**Requirement:** Copy each line of the entries that contains the word "switch".

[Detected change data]
☆ ☆ ☆

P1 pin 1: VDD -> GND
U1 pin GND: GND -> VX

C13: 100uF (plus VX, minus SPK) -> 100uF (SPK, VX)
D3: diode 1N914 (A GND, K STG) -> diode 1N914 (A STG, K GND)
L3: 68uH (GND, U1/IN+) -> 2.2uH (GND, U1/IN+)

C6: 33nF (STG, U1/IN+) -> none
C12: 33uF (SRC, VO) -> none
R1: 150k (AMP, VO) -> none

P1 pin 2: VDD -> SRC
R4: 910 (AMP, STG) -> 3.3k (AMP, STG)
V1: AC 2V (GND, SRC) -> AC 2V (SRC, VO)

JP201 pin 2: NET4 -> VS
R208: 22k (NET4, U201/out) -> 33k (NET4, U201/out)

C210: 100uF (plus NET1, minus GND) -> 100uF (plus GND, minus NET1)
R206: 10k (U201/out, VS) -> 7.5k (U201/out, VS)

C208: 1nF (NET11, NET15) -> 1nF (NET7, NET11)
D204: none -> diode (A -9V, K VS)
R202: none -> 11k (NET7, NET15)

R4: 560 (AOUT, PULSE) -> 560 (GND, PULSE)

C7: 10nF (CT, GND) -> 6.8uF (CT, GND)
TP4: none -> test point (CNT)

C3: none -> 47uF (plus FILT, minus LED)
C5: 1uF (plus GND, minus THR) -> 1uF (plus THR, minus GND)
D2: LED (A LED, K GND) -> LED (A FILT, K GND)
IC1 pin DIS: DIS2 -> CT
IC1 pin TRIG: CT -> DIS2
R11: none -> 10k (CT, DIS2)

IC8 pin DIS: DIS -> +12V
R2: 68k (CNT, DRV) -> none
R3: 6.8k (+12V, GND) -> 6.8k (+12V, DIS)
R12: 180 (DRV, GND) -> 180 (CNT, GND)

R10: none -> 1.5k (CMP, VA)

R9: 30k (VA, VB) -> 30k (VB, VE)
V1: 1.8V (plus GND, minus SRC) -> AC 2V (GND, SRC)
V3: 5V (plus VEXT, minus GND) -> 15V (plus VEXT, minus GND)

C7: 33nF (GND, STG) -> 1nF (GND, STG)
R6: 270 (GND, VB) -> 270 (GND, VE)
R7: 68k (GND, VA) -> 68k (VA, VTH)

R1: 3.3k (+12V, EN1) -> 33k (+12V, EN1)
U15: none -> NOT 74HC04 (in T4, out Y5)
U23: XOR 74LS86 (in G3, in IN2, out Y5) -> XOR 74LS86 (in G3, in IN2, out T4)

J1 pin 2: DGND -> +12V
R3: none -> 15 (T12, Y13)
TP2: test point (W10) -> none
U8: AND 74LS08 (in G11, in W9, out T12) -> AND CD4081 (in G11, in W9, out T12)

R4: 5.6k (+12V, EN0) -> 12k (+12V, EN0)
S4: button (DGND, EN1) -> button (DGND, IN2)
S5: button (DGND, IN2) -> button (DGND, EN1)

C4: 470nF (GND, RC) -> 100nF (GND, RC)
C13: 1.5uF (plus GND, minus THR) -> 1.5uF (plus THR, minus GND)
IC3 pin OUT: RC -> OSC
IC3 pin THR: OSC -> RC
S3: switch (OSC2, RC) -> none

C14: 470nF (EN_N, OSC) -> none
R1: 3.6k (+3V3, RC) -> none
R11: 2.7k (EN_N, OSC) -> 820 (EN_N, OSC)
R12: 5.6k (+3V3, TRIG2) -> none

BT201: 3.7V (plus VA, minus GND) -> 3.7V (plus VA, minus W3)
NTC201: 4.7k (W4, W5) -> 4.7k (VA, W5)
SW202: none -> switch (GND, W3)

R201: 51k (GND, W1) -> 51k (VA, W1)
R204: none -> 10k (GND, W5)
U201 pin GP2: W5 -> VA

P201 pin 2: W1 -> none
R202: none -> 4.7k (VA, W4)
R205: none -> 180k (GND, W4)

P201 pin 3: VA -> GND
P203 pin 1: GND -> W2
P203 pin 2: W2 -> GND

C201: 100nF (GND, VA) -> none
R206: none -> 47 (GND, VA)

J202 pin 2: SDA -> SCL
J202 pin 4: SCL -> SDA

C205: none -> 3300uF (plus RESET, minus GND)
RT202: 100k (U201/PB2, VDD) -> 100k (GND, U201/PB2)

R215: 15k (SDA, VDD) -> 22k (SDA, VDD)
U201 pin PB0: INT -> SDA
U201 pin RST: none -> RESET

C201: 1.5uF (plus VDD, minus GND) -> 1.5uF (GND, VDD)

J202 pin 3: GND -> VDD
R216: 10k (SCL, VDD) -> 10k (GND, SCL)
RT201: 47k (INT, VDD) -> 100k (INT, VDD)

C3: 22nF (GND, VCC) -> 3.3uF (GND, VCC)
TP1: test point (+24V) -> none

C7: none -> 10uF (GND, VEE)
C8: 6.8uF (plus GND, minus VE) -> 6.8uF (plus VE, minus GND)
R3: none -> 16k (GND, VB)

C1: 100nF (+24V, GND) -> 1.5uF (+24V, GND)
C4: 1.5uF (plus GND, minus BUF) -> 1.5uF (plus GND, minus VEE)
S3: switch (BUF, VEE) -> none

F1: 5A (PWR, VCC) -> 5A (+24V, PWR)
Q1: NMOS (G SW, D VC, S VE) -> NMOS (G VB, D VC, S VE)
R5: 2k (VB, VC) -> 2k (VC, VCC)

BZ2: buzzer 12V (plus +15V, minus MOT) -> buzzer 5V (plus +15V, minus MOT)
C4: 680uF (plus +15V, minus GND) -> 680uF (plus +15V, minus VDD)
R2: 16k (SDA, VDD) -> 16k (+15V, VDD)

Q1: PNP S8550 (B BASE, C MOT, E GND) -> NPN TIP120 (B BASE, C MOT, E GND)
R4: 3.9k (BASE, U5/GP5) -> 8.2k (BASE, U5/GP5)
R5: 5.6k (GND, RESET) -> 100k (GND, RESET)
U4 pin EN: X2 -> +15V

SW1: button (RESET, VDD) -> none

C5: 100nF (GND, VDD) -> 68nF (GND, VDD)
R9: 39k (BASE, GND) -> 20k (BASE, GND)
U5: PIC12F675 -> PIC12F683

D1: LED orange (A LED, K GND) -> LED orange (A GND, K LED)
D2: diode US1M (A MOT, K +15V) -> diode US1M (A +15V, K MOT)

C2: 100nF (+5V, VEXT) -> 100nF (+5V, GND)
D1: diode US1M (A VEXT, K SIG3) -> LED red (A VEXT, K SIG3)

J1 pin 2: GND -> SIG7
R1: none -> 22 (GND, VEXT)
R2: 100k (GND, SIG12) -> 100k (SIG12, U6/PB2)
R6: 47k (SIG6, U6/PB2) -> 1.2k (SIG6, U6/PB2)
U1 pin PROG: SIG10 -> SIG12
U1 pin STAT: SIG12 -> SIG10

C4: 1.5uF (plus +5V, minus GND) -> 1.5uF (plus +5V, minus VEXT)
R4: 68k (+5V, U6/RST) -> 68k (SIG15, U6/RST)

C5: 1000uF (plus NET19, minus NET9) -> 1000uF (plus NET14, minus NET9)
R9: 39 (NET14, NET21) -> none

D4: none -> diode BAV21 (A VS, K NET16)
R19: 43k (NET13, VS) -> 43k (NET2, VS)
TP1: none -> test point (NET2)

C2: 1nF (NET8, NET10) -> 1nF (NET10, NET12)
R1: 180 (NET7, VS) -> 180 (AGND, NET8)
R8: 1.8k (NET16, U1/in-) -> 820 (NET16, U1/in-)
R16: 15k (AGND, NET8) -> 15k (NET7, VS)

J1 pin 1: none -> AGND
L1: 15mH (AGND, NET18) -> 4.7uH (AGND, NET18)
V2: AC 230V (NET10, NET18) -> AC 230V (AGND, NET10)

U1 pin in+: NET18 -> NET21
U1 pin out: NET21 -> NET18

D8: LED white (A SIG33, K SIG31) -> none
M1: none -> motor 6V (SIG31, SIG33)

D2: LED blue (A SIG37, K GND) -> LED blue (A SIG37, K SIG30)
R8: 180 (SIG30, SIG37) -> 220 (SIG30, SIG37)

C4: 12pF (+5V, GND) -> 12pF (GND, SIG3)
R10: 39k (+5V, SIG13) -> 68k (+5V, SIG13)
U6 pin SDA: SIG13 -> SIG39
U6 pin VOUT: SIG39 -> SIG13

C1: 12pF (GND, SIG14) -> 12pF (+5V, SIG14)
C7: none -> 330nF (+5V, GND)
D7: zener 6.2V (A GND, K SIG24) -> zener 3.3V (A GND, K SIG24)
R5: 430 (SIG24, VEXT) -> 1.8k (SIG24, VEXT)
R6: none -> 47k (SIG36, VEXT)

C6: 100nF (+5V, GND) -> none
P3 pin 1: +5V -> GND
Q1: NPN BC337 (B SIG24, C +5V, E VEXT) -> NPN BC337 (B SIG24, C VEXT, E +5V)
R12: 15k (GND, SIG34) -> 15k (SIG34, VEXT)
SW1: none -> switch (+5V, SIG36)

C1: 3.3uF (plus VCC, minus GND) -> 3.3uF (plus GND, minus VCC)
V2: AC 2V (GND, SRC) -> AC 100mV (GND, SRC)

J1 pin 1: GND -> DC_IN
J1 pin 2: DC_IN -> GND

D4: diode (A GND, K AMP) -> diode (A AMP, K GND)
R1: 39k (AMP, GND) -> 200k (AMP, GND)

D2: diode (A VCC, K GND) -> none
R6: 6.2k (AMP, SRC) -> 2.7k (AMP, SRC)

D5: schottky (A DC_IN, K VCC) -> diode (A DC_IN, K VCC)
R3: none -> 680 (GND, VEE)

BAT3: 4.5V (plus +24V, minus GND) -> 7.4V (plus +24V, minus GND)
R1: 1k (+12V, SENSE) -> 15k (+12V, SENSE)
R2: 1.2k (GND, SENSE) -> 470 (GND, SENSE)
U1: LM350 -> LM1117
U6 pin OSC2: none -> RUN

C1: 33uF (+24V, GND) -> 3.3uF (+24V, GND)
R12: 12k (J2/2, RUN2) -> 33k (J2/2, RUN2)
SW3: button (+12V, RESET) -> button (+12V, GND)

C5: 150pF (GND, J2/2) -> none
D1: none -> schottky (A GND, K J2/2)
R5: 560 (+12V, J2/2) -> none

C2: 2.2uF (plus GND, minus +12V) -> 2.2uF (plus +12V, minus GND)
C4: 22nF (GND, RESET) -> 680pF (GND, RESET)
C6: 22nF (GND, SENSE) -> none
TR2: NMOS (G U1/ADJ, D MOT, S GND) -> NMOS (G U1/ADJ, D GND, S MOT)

☆ ☆ ☆

**Response box:**
S3: switch (OSC2, RC) -> none
SW202: none -> switch (GND, W3)
S3: switch (BUF, VEE) -> none
SW1: none -> switch (+5V, SIG36)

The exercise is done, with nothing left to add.